----- Records for the exercise
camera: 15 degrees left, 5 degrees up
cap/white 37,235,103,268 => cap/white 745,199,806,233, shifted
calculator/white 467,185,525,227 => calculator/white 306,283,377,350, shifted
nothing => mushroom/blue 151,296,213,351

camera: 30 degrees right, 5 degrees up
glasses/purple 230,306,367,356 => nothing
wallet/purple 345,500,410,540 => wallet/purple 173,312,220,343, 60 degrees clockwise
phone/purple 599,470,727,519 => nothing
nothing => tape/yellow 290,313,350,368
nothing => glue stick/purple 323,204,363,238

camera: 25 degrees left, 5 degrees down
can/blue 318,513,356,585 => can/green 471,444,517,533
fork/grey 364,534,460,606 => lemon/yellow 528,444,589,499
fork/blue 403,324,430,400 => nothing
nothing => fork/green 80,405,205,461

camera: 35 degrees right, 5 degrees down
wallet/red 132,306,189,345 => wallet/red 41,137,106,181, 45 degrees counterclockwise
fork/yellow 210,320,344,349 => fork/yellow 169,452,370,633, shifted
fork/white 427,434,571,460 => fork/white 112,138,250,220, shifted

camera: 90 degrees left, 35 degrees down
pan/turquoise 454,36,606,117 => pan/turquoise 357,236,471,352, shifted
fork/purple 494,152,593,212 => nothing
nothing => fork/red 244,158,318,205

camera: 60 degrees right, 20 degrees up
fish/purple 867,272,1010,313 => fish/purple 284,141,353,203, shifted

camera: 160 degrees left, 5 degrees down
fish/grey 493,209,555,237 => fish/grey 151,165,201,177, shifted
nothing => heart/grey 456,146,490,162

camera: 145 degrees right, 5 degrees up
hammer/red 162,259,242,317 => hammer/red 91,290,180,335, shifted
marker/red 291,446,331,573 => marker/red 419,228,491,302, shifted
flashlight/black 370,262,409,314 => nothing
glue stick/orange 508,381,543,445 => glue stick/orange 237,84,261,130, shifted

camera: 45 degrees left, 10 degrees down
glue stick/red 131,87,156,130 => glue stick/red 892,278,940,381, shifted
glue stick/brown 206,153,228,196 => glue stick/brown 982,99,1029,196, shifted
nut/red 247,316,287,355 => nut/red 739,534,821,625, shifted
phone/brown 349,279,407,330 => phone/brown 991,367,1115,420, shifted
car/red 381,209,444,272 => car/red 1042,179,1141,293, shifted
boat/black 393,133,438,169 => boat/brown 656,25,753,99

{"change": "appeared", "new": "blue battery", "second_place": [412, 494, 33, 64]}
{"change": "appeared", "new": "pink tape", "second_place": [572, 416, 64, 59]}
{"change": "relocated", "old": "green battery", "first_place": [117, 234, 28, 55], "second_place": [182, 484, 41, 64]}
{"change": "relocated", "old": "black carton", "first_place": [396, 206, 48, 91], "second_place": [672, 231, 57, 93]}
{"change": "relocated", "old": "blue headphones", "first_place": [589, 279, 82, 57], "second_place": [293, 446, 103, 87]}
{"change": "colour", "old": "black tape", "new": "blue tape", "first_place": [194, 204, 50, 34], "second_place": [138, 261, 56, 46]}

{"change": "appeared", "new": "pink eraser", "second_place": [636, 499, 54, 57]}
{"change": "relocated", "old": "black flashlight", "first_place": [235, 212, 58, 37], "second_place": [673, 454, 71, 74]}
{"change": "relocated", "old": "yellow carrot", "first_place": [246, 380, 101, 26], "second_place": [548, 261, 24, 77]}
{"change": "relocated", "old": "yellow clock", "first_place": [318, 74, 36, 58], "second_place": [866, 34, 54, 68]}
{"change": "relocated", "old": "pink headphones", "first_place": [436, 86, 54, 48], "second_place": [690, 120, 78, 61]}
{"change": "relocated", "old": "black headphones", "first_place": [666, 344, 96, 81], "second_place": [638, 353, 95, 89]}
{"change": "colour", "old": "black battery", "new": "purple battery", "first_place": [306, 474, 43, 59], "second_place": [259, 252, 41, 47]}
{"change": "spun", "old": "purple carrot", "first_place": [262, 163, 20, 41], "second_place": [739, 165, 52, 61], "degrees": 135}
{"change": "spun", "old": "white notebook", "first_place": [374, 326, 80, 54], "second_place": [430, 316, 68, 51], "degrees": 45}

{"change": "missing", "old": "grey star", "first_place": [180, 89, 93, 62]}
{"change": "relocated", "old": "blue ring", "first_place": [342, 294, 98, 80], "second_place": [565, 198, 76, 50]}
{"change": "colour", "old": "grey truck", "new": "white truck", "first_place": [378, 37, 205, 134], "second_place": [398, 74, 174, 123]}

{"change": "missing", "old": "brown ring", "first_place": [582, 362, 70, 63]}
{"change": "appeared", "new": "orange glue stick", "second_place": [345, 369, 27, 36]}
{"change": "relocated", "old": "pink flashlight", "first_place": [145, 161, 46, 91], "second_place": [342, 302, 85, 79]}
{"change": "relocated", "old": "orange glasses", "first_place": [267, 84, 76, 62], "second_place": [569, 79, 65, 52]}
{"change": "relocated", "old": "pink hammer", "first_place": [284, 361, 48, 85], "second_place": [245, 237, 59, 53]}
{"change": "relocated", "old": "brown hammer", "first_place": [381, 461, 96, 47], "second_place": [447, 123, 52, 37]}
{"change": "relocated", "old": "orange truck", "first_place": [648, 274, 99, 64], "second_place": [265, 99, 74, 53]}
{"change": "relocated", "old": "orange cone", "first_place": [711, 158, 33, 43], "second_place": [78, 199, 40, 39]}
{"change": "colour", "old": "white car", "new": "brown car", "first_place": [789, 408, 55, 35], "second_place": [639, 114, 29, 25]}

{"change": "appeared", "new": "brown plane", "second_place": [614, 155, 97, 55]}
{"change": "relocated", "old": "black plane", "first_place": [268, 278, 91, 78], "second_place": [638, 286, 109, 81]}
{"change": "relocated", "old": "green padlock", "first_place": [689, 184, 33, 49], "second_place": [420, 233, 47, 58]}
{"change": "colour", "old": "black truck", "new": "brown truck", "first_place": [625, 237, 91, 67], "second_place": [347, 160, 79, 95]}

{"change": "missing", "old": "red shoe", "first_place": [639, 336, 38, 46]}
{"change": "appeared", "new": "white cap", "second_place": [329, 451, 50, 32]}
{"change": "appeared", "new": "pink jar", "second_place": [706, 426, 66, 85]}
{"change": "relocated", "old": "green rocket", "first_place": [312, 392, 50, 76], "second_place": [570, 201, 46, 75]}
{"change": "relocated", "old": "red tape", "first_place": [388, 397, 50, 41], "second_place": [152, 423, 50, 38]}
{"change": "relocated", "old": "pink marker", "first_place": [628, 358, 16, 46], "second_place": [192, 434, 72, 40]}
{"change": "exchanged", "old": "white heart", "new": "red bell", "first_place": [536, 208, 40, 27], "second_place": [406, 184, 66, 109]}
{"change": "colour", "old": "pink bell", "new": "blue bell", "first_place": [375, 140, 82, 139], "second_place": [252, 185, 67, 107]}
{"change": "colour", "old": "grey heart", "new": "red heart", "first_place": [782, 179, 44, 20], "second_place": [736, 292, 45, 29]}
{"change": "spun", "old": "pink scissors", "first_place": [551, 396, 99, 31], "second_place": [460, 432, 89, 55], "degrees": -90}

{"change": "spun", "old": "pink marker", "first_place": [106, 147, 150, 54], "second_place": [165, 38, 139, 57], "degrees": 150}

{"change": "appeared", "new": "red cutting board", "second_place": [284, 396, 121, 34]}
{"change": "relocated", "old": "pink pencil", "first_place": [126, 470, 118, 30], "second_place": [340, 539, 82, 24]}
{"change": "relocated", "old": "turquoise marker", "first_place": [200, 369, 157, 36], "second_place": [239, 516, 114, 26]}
----------
Word for word, set down each line of the material.

camera: 15 degrees left, 5 degrees up
cap/white 37,235,103,268 => cap/white 745,199,806,233, shifted
calculator/white 467,185,525,227 => calculator/white 306,283,377,350, shifted
nothing => mushroom/blue 151,296,213,351

camera: 30 degrees right, 5 degrees up
glasses/purple 230,306,367,356 => nothing
wallet/purple 345,500,410,540 => wallet/purple 173,312,220,343, 60 degrees clockwise
phone/purple 599,470,727,519 => nothing
nothing => tape/yellow 290,313,350,368
nothing => glue stick/purple 323,204,363,238

camera: 25 degrees left, 5 degrees down
can/blue 318,513,356,585 => can/green 471,444,517,533
fork/grey 364,534,460,606 => lemon/yellow 528,444,589,499
fork/blue 403,324,430,400 => nothing
nothing => fork/green 80,405,205,461

camera: 35 degrees right, 5 degrees down
wallet/red 132,306,189,345 => wallet/red 41,137,106,181, 45 degrees counterclockwise
fork/yellow 210,320,344,349 => fork/yellow 169,452,370,633, shifted
fork/white 427,434,571,460 => fork/white 112,138,250,220, shifted

camera: 90 degrees left, 35 degrees down
pan/turquoise 454,36,606,117 => pan/turquoise 357,236,471,352, shifted
fork/purple 494,152,593,212 => nothing
nothing => fork/red 244,158,318,205

camera: 60 degrees right, 20 degrees up
fish/purple 867,272,1010,313 => fish/purple 284,141,353,203, shifted

camera: 160 degrees left, 5 degrees down
fish/grey 493,209,555,237 => fish/grey 151,165,201,177, shifted
nothing => heart/grey 456,146,490,162

camera: 145 degrees right, 5 degrees up
hammer/red 162,259,242,317 => hammer/red 91,290,180,335, shifted
marker/red 291,446,331,573 => marker/red 419,228,491,302, shifted
flashlight/black 370,262,409,314 => nothing
glue stick/orange 508,381,543,445 => glue stick/orange 237,84,261,130, shifted

camera: 45 degrees left, 10 degrees down
glue stick/red 131,87,156,130 => glue stick/red 892,278,940,381, shifted
glue stick/brown 206,153,228,196 => glue stick/brown 982,99,1029,196, shifted
nut/red 247,316,287,355 => nut/red 739,534,821,625, shifted
phone/brown 349,279,407,330 => phone/brown 991,367,1115,420, shifted
car/red 381,209,444,272 => car/red 1042,179,1141,293, shifted
boat/black 393,133,438,169 => boat/brown 656,25,753,99

{"change": "appeared", "new": "blue battery", "second_place": [412, 494, 33, 64]}
{"change": "appeared", "new": "pink tape", "second_place": [572, 416, 64, 59]}
{"change": "relocated", "old": "green battery", "first_place": [117, 234, 28, 55], "second_place": [182, 484, 41, 64]}
{"change": "relocated", "old": "black carton", "first_place": [396, 206, 48, 91], "second_place": [672, 231, 57, 93]}
{"change": "relocated", "old": "blue headphones", "first_place": [589, 279, 82, 57], "second_place": [293, 446, 103, 87]}
{"change": "colour", "old": "black tape", "new": "blue tape", "first_place": [194, 204, 50, 34], "second_place": [138, 261, 56, 46]}

{"change": "appeared", "new": "pink eraser", "second_place": [636, 499, 54, 57]}
{"change": "relocated", "old": "black flashlight", "first_place": [235, 212, 58, 37], "second_place": [673, 454, 71, 74]}
{"change": "relocated", "old": "yellow carrot", "first_place": [246, 380, 101, 26], "second_place": [548, 261, 24, 77]}
{"change": "relocated", "old": "yellow clock", "first_place": [318, 74, 36, 58], "second_place": [866, 34, 54, 68]}
{"change": "relocated", "old": "pink headphones", "first_place": [436, 86, 54, 48], "second_place": [690, 120, 78, 61]}
{"change": "relocated", "old": "black headphones", "first_place": [666, 344, 96, 81], "second_place": [638, 353, 95, 89]}
{"change": "colour", "old": "black battery", "new": "purple battery", "first_place": [306, 474, 43, 59], "second_place": [259, 252, 41, 47]}
{"change": "spun", "old": "purple carrot", "first_place": [262, 163, 20, 41], "second_place": [739, 165, 52, 61], "degrees": 135}
{"change": "spun", "old": "white notebook", "first_place": [374, 326, 80, 54], "second_place": [430, 316, 68, 51], "degrees": 45}

{"change": "missing", "old": "grey star", "first_place": [180, 89, 93, 62]}
{"change": "relocated", "old": "blue ring", "first_place": [342, 294, 98, 80], "second_place": [565, 198, 76, 50]}
{"change": "colour", "old": "grey truck", "new": "white truck", "first_place": [378, 37, 205, 134], "second_place": [398, 74, 174, 123]}

{"change": "missing", "old": "brown ring", "first_place": [582, 362, 70, 63]}
{"change": "appeared", "new": "orange glue stick", "second_place": [345, 369, 27, 36]}
{"change": "relocated", "old": "pink flashlight", "first_place": [145, 161, 46, 91], "second_place": [342, 302, 85, 79]}
{"change": "relocated", "old": "orange glasses", "first_place": [267, 84, 76, 62], "second_place": [569, 79, 65, 52]}
{"change": "relocated", "old": "pink hammer", "first_place": [284, 361, 48, 85], "second_place": [245, 237, 59, 53]}
{"change": "relocated", "old": "brown hammer", "first_place": [381, 461, 96, 47], "second_place": [447, 123, 52, 37]}
{"change": "relocated", "old": "orange truck", "first_place": [648, 274, 99, 64], "second_place": [265, 99, 74, 53]}
{"change": "relocated", "old": "orange cone", "first_place": [711, 158, 33, 43], "second_place": [78, 199, 40, 39]}
{"change": "colour", "old": "white car", "new": "brown car", "first_place": [789, 408, 55, 35], "second_place": [639, 114, 29, 25]}

{"change": "appeared", "new": "brown plane", "second_place": [614, 155, 97, 55]}
{"change": "relocated", "old": "black plane", "first_place": [268, 278, 91, 78], "second_place": [638, 286, 109, 81]}
{"change": "relocated", "old": "green padlock", "first_place": [689, 184, 33, 49], "second_place": [420, 233, 47, 58]}
{"change": "colour", "old": "black truck", "new": "brown truck", "first_place": [625, 237, 91, 67], "second_place": [347, 160, 79, 95]}

{"change": "missing", "old": "red shoe", "first_place": [639, 336, 38, 46]}
{"change": "appeared", "new": "white cap", "second_place": [329, 451, 50, 32]}
{"change": "appeared", "new": "pink jar", "second_place": [706, 426, 66, 85]}
{"change": "relocated", "old": "green rocket", "first_place": [312, 392, 50, 76], "second_place": [570, 201, 46, 75]}
{"change": "relocated", "old": "red tape", "first_place": [388, 397, 50, 41], "second_place": [152, 423, 50, 38]}
{"change": "relocated", "old": "pink marker", "first_place": [628, 358, 16, 46], "second_place": [192, 434, 72, 40]}
{"change": "exchanged", "old": "white heart", "new": "red bell", "first_place": [536, 208, 40, 27], "second_place": [406, 184, 66, 109]}
{"change": "colour", "old": "pink bell", "new": "blue bell", "first_place": [375, 140, 82, 139], "second_place": [252, 185, 67, 107]}
{"change": "colour", "old": "grey heart", "new": "red heart", "first_place": [782, 179, 44, 20], "second_place": [736, 292, 45, 29]}
{"change": "spun", "old": "pink scissors", "first_place": [551, 396, 99, 31], "second_place": [460, 432, 89, 55], "degrees": -90}

{"change": "spun", "old": "pink marker", "first_place": [106, 147, 150, 54], "second_place": [165, 38, 139, 57], "degrees": 150}

{"change": "appeared", "new": "red cutting board", "second_place": [284, 396, 121, 34]}
{"change": "relocated", "old": "pink pencil", "first_place": [126, 470, 118, 30], "second_place": [340, 539, 82, 24]}
{"change": "relocated", "old": "turquoise marker", "first_place": [200, 369, 157, 36], "second_place": [239, 516, 114, 26]}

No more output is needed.